Print the listing below again, exactly. Skip the pictures.

[DATASET EXCERPT — start]

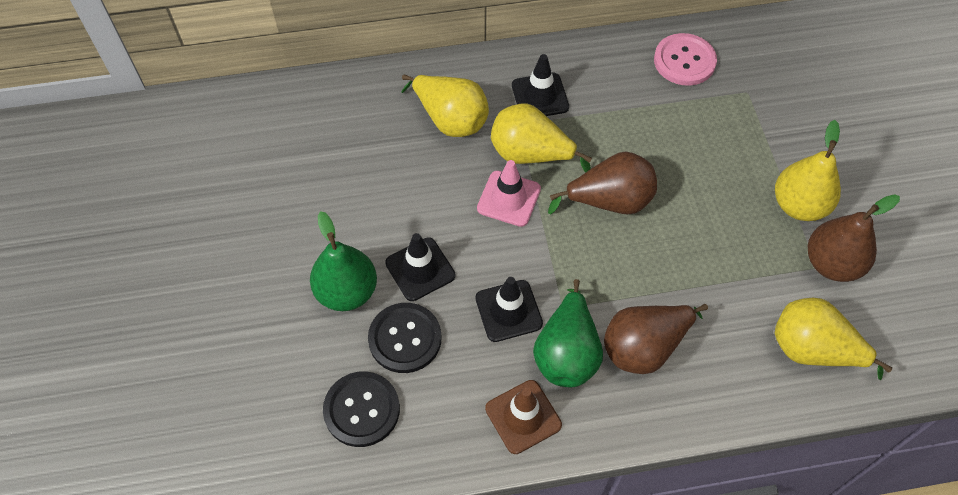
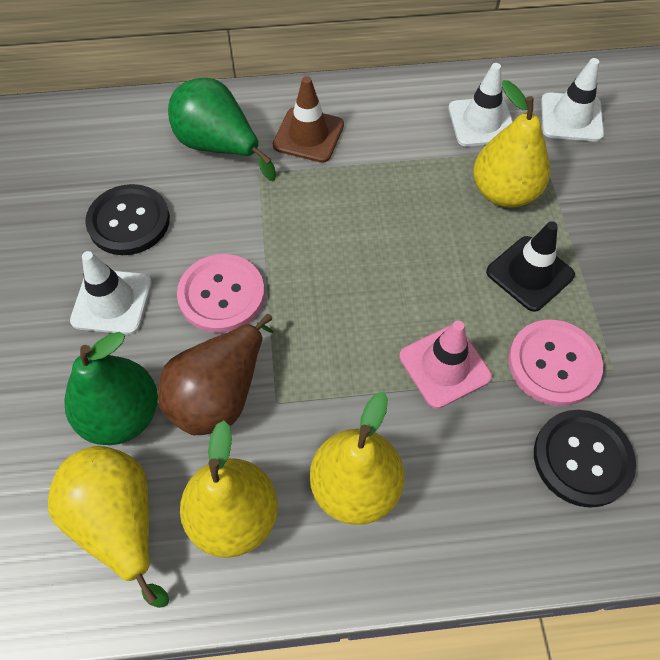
black traffic cone: 3 -> 1
brown pear: 3 -> 1
pink button: 1 -> 2
white traffic cone: 0 -> 3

[DATASET EXCERPT — finish]

# [RESULT FOR THIS TASK]
black traffic cone: 3 -> 1
brown pear: 3 -> 1
pink button: 1 -> 2
white traffic cone: 0 -> 3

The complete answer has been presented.